_YOUR OBJECTIVE_
Filter the entries below down to the lines that hold "BUTTON".

[Structured diff data]
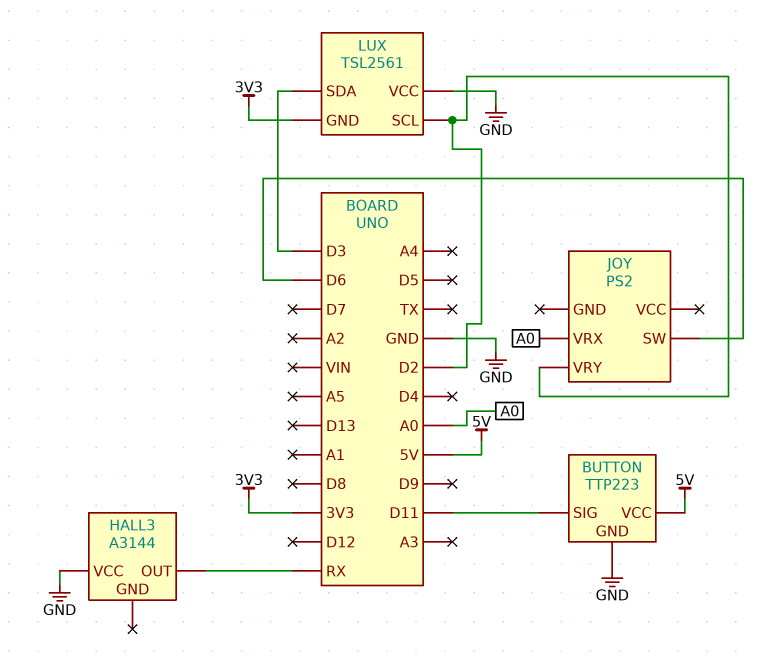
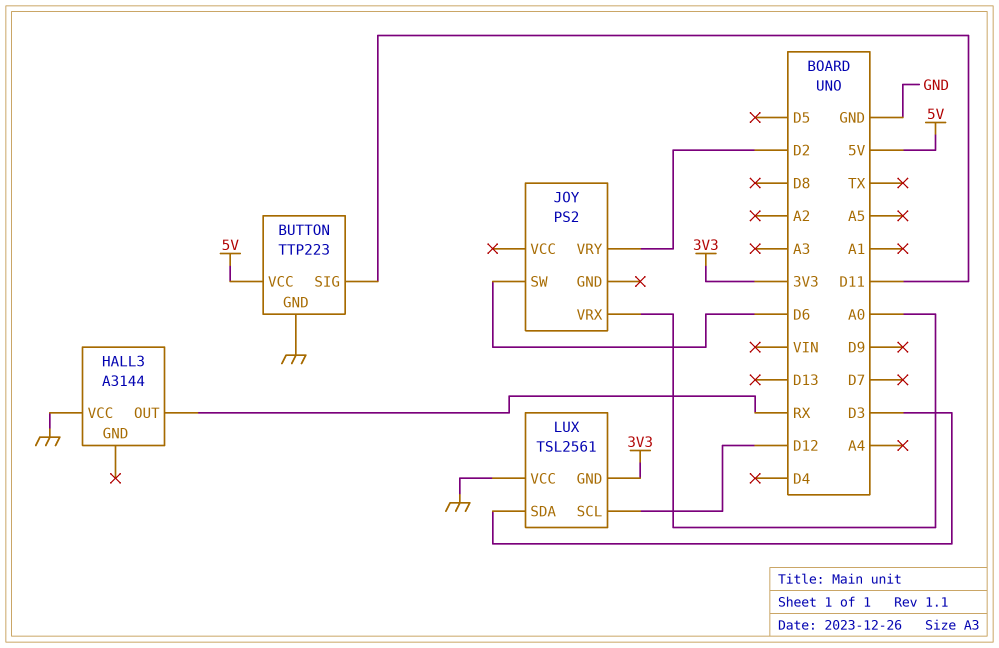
LUX pin SCL: D2 -> D12

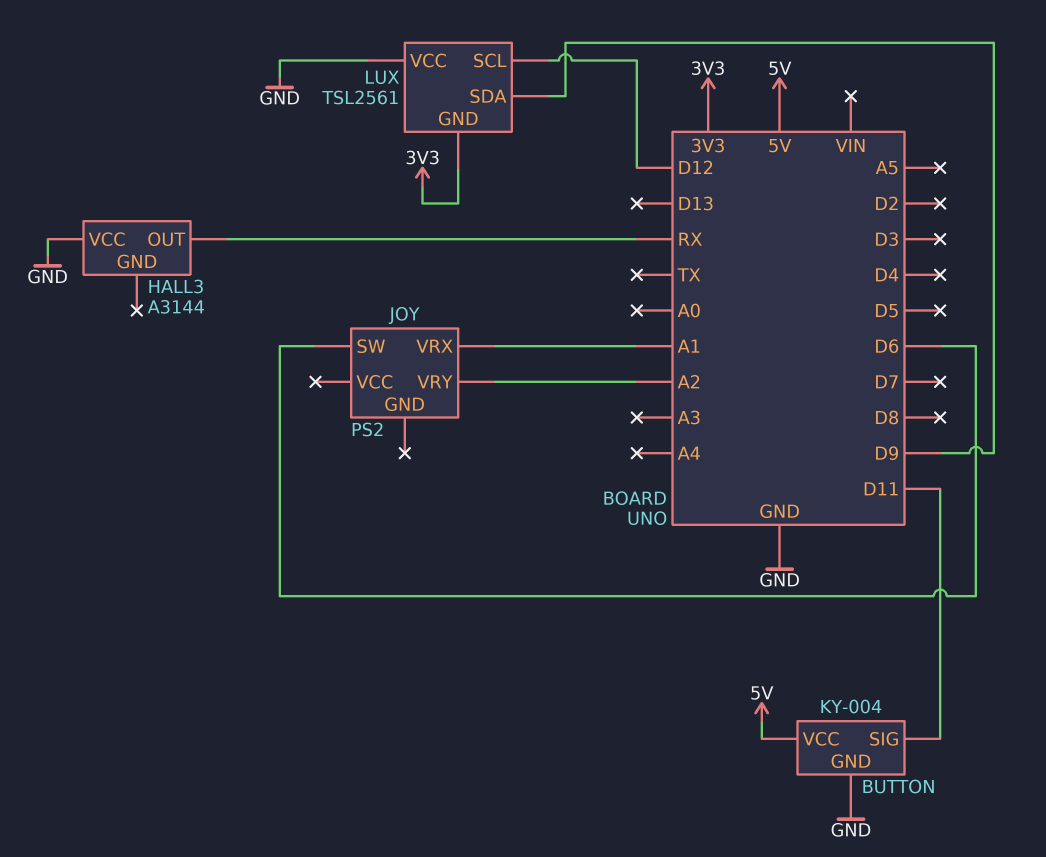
BUTTON: TTP223 -> KY-004
JOY pin VRX: A0 -> A1
JOY pin VRY: D2 -> A2
LUX pin SDA: D3 -> D9

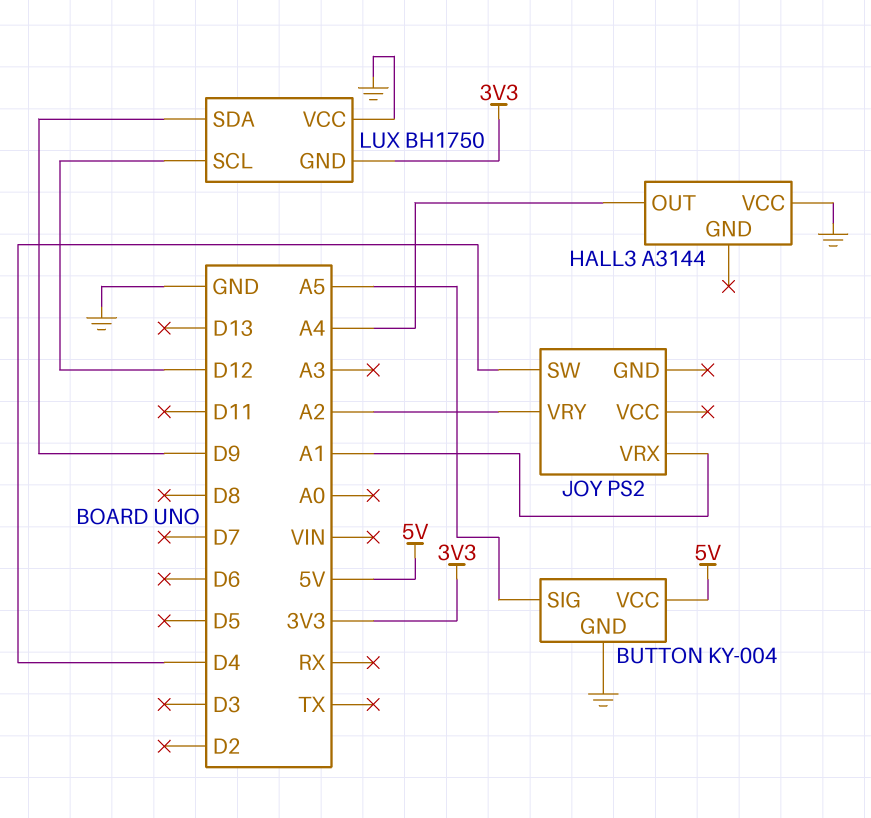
BUTTON pin SIG: D11 -> A5
HALL3 pin OUT: RX -> A4
JOY pin SW: D6 -> D4
LUX: TSL2561 -> BH1750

_OUTPUT OF THE EXERCISE_
BUTTON: TTP223 -> KY-004
BUTTON pin SIG: D11 -> A5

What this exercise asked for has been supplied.